What is required :: Wherever "AGND" appears in the records below, copy the line that holds it.
Available data START
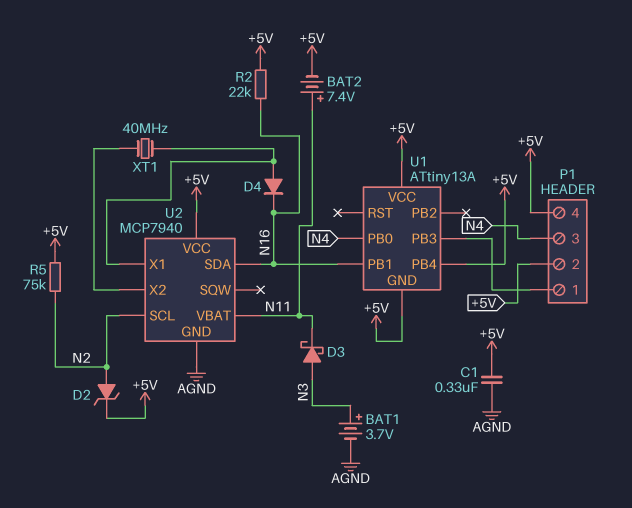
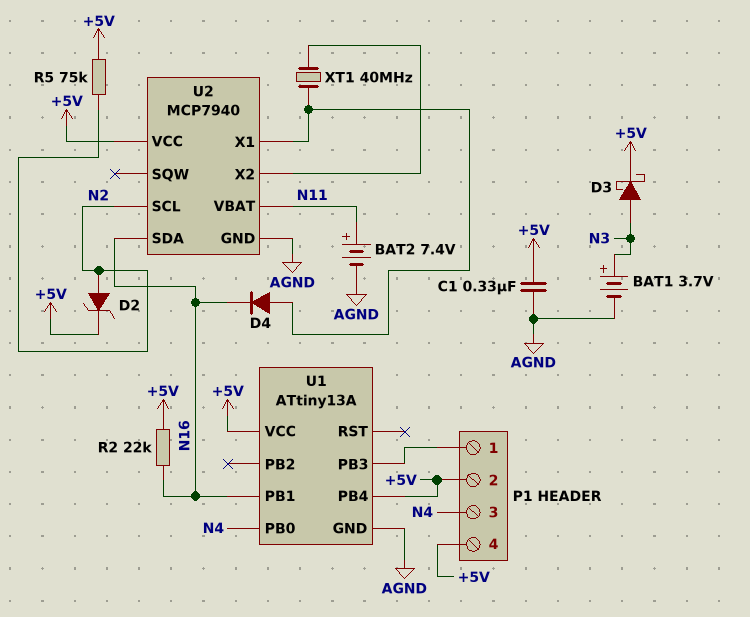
BAT2: 7.4V (plus N11, minus +5V) -> 7.4V (plus N11, minus AGND)
D3: schottky (A N3, K N11) -> schottky (A N3, K +5V)
U1 pin GND: +5V -> AGND

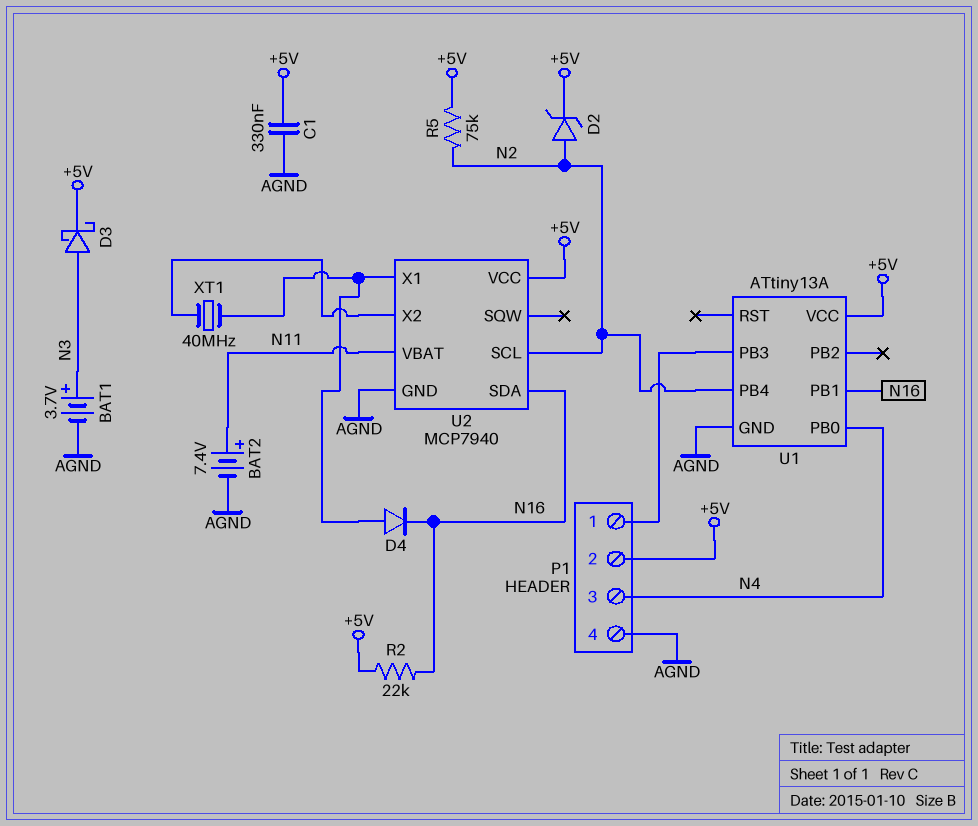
P1 pin 4: +5V -> AGND
U1 pin PB4: +5V -> N2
Available data END
Answer for the task ::
BAT2: 7.4V (plus N11, minus +5V) -> 7.4V (plus N11, minus AGND)
U1 pin GND: +5V -> AGND
P1 pin 4: +5V -> AGND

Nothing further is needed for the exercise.